WORK INSTRUCTION: Your reply should be an exact copy of the lines from the one that holds "The toothbrush (orange)" to the end of the data below.

COLLECTED DATA:
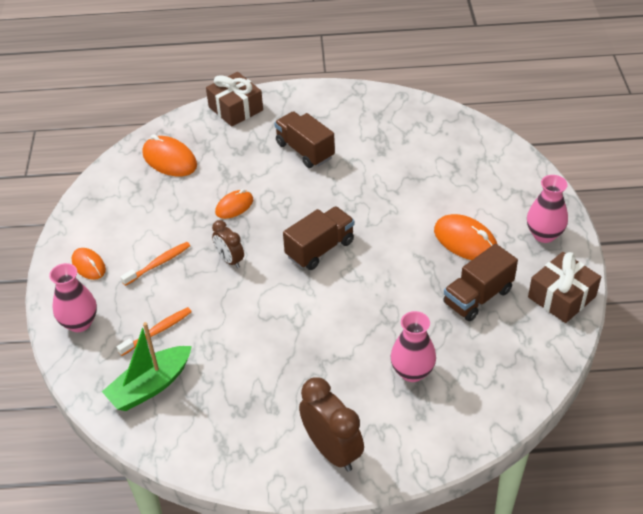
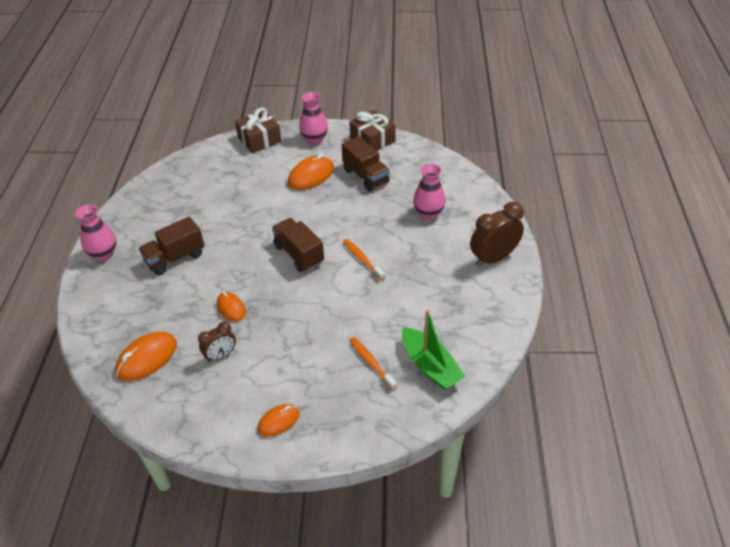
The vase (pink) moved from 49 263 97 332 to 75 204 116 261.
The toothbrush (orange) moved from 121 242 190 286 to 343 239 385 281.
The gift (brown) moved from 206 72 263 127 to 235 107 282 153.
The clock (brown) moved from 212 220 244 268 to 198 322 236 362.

OUTPUT FOR THIS EXERCISE:
The toothbrush (orange) moved from 121 242 190 286 to 343 239 385 281.
The gift (brown) moved from 206 72 263 127 to 235 107 282 153.
The clock (brown) moved from 212 220 244 268 to 198 322 236 362.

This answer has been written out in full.